**Work instructions**
All that should come back is the lines of the data below from the one containing "BT1 pin TXD: D26 -> D14" to the one containing "IMU1 pin SCL: VP -> D12", inclusive, exactly as they stand.

Before-and-after change data

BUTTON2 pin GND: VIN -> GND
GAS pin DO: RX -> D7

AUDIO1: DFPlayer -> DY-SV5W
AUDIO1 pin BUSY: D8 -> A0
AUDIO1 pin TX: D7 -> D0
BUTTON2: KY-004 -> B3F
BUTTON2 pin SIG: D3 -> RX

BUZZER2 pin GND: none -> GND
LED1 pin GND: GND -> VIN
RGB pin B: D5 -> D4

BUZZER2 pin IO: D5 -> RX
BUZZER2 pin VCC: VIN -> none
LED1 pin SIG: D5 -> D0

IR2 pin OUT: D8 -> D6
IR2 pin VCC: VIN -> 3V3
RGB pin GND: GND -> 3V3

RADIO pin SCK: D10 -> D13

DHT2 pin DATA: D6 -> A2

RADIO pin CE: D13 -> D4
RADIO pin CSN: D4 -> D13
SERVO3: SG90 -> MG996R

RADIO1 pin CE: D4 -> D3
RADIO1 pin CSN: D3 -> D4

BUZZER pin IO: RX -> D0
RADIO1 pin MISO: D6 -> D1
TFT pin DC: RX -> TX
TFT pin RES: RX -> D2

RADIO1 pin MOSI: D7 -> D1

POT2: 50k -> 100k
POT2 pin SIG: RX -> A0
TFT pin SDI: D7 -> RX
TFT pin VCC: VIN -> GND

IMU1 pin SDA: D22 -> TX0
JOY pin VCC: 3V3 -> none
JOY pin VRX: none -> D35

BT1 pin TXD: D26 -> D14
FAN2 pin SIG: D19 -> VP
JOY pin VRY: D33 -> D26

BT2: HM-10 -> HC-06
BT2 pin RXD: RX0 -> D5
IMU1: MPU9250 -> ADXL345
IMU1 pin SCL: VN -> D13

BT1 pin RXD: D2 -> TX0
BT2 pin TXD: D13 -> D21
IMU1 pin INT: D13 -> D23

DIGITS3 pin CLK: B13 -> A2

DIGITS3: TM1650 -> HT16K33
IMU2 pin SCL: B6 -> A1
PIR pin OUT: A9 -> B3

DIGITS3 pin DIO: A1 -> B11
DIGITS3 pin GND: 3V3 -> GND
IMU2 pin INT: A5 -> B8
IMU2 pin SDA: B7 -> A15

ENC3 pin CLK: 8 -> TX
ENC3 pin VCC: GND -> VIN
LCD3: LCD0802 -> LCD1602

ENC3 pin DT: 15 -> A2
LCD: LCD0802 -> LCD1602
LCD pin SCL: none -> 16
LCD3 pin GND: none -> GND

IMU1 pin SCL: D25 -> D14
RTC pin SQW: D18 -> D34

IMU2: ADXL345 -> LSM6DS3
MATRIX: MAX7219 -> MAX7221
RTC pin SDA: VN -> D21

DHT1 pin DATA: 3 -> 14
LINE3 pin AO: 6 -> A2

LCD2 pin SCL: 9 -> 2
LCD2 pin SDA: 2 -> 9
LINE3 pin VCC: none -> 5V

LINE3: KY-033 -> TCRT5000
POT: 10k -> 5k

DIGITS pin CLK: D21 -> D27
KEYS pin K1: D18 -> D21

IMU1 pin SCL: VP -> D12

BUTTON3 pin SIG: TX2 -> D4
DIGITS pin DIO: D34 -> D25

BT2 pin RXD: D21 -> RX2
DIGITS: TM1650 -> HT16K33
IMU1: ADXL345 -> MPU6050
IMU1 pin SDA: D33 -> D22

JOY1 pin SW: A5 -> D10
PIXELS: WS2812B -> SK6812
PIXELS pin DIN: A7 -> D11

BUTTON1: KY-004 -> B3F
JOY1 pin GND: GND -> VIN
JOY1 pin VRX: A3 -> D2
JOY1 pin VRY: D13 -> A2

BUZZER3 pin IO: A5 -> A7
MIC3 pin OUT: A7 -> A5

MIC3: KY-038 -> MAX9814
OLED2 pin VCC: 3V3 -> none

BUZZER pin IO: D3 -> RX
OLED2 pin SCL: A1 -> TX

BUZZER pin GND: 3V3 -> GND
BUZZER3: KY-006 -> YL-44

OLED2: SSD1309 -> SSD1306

**Answer to this exercise**
BT1 pin TXD: D26 -> D14
FAN2 pin SIG: D19 -> VP
JOY pin VRY: D33 -> D26

BT2: HM-10 -> HC-06
BT2 pin RXD: RX0 -> D5
IMU1: MPU9250 -> ADXL345
IMU1 pin SCL: VN -> D13

BT1 pin RXD: D2 -> TX0
BT2 pin TXD: D13 -> D21
IMU1 pin INT: D13 -> D23

DIGITS3 pin CLK: B13 -> A2

DIGITS3: TM1650 -> HT16K33
IMU2 pin SCL: B6 -> A1
PIR pin OUT: A9 -> B3

DIGITS3 pin DIO: A1 -> B11
DIGITS3 pin GND: 3V3 -> GND
IMU2 pin INT: A5 -> B8
IMU2 pin SDA: B7 -> A15

ENC3 pin CLK: 8 -> TX
ENC3 pin VCC: GND -> VIN
LCD3: LCD0802 -> LCD1602

ENC3 pin DT: 15 -> A2
LCD: LCD0802 -> LCD1602
LCD pin SCL: none -> 16
LCD3 pin GND: none -> GND

IMU1 pin SCL: D25 -> D14
RTC pin SQW: D18 -> D34

IMU2: ADXL345 -> LSM6DS3
MATRIX: MAX7219 -> MAX7221
RTC pin SDA: VN -> D21

DHT1 pin DATA: 3 -> 14
LINE3 pin AO: 6 -> A2

LCD2 pin SCL: 9 -> 2
LCD2 pin SDA: 2 -> 9
LINE3 pin VCC: none -> 5V

LINE3: KY-033 -> TCRT5000
POT: 10k -> 5k

DIGITS pin CLK: D21 -> D27
KEYS pin K1: D18 -> D21

IMU1 pin SCL: VP -> D12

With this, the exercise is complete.